*** Opening AVAILABLE DATA ***

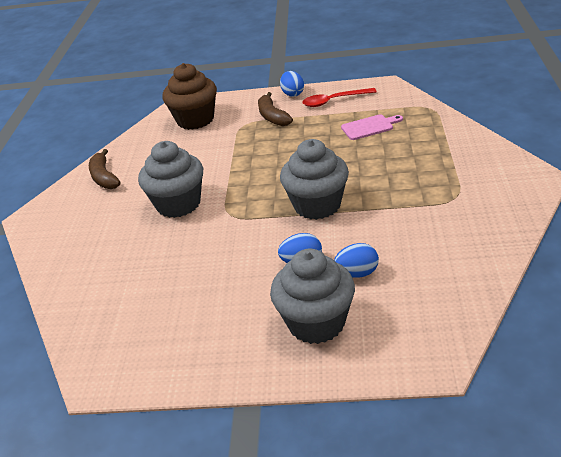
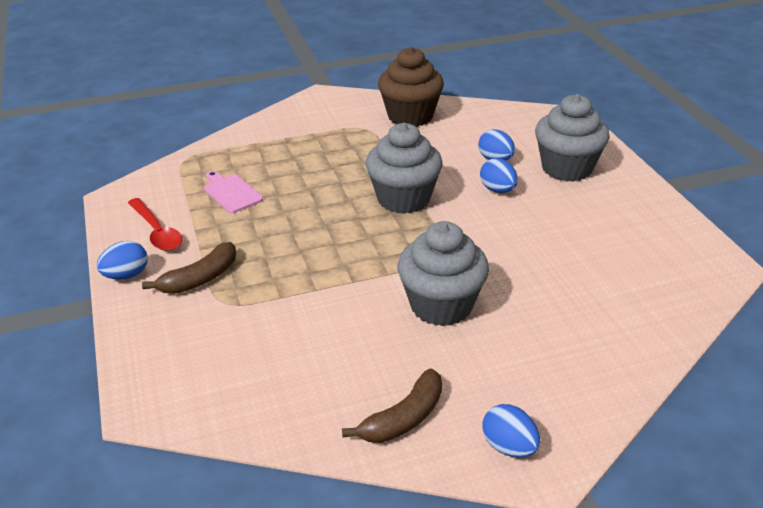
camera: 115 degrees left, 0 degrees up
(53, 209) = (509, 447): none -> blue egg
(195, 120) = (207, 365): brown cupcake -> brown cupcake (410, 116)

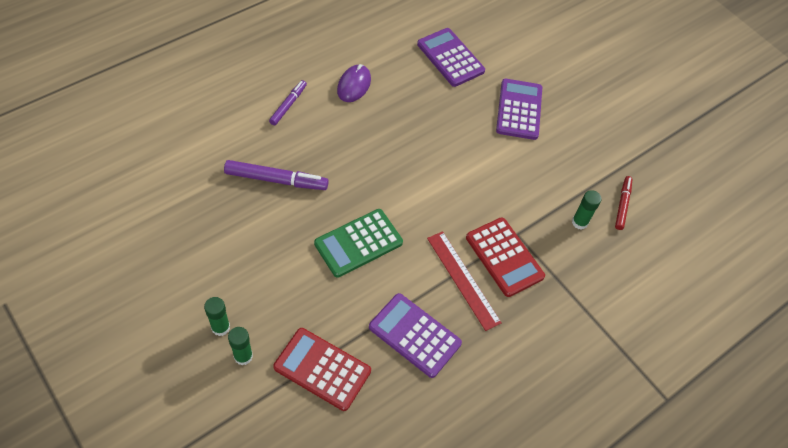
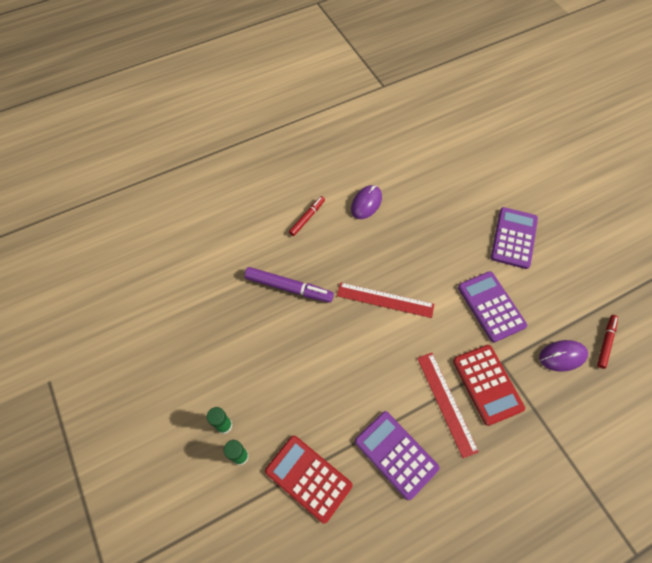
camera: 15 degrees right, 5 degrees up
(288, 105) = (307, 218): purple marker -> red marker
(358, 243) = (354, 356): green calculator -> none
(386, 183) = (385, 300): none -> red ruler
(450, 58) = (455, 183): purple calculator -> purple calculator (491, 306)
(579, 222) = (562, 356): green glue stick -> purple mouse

*** Closing AVAILABLE DATA ***
*** Opening AVAILABLE DATA ***

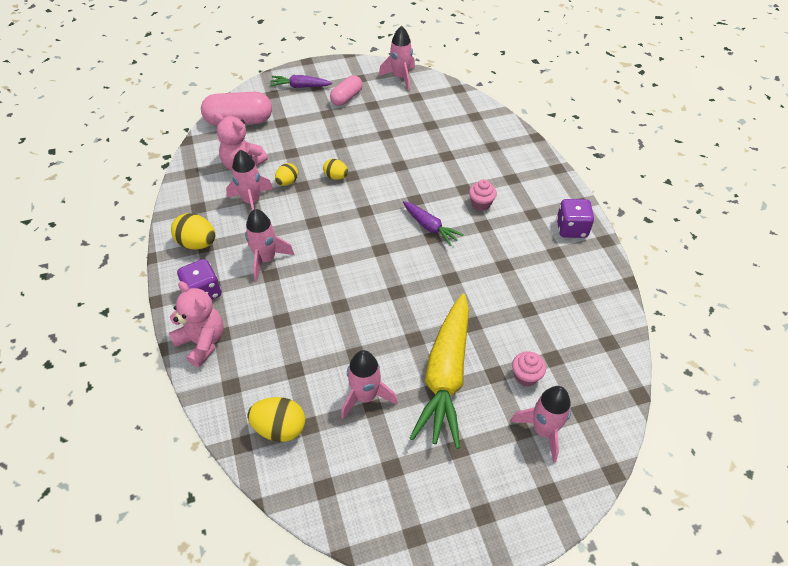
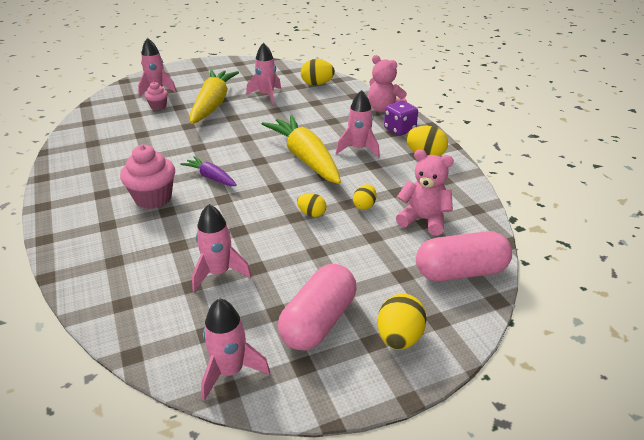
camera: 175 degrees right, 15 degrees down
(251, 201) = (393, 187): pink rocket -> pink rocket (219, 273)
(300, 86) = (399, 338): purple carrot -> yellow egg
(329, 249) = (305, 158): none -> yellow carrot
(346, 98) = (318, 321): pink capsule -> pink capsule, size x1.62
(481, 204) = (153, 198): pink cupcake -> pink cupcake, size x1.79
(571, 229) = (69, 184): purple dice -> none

*** Closing AVAILABLE DATA ***

TO DO:
Skipping every picture, transcribe exactly the lines above from the one containing "(53, 209) = (509, 447): none -> blue egg" through the one containing "(579, 222) = (562, 356): green", both included.

RESPONSE TO THIS TASK:
(53, 209) = (509, 447): none -> blue egg
(195, 120) = (207, 365): brown cupcake -> brown cupcake (410, 116)

camera: 15 degrees right, 5 degrees up
(288, 105) = (307, 218): purple marker -> red marker
(358, 243) = (354, 356): green calculator -> none
(386, 183) = (385, 300): none -> red ruler
(450, 58) = (455, 183): purple calculator -> purple calculator (491, 306)
(579, 222) = (562, 356): green glue stick -> purple mouse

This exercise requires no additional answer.